(Change listing data)
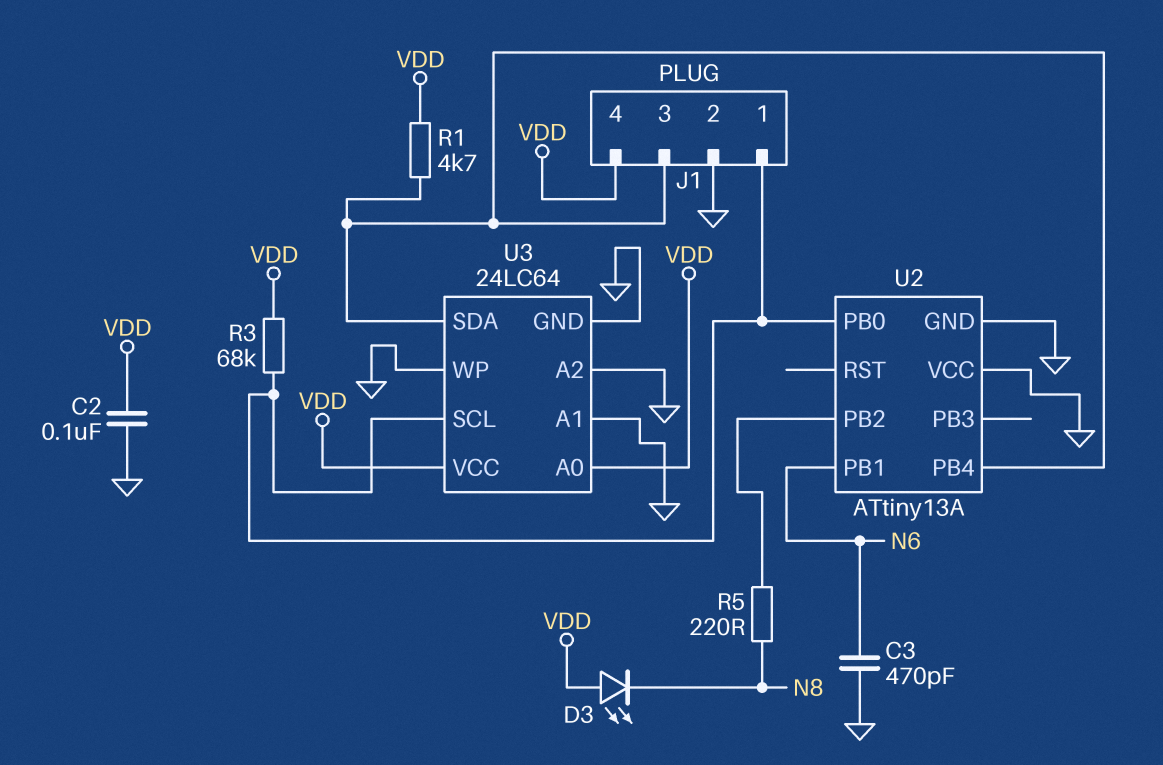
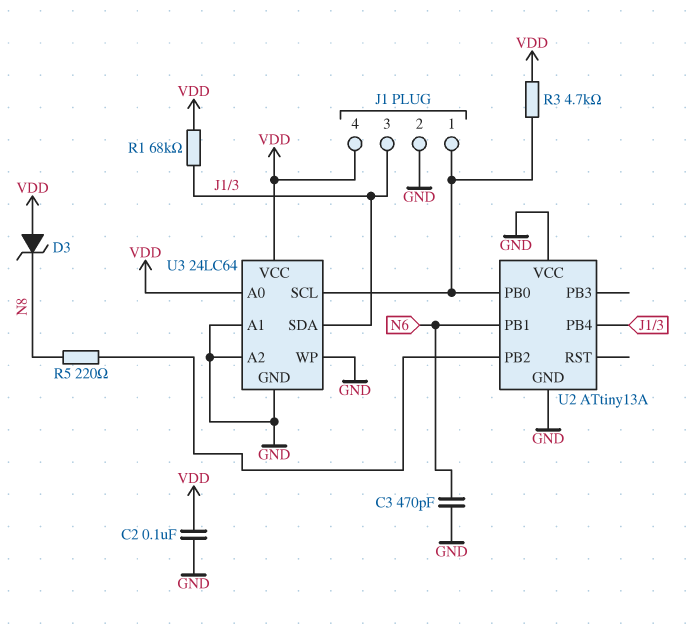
D3: LED (A VDD, K N8) -> zener (A VDD, K N8)
R1: 4.7k (J1/3, VDD) -> 68k (J1/3, VDD)
R3: 68k (J1/1, VDD) -> 4.7k (J1/1, VDD)

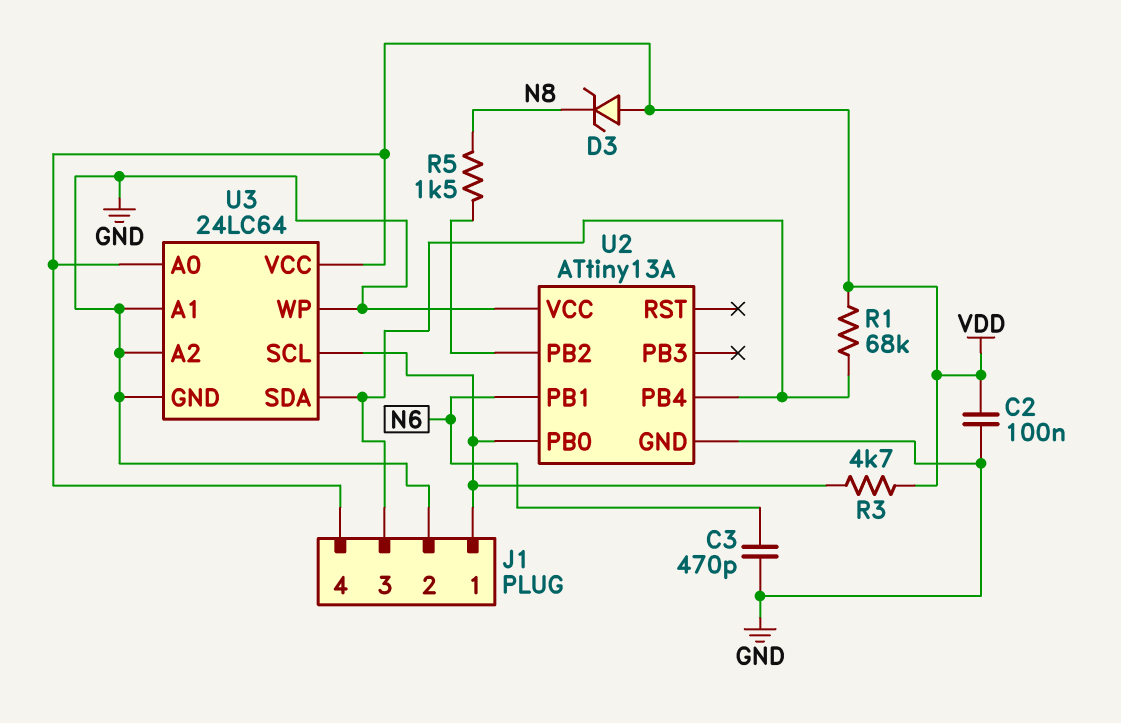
R5: 220 (N8, U2/PB2) -> 1.5k (N8, U2/PB2)

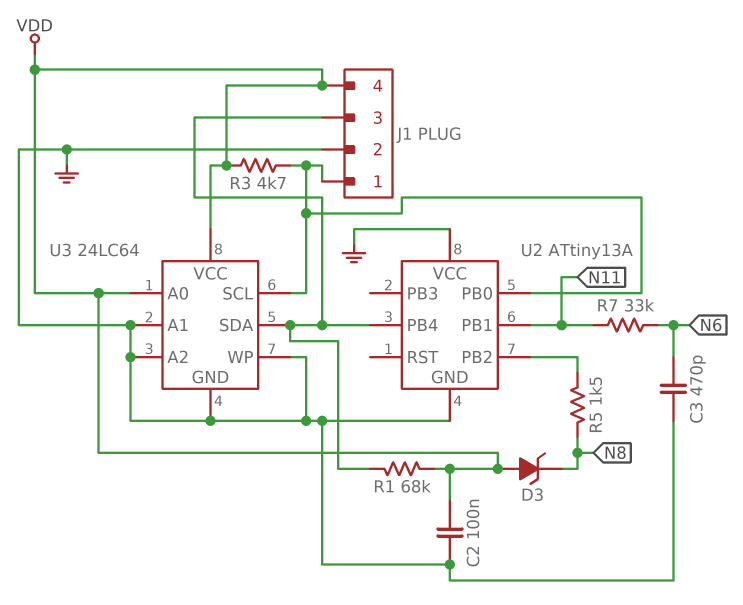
R7: none -> 33k (N6, N11)
U2 pin PB1: N6 -> N11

**Task prompt**
Leave the pictures out and reproduce every record above exactly.

**Reply**
D3: LED (A VDD, K N8) -> zener (A VDD, K N8)
R1: 4.7k (J1/3, VDD) -> 68k (J1/3, VDD)
R3: 68k (J1/1, VDD) -> 4.7k (J1/1, VDD)

R5: 220 (N8, U2/PB2) -> 1.5k (N8, U2/PB2)

R7: none -> 33k (N6, N11)
U2 pin PB1: N6 -> N11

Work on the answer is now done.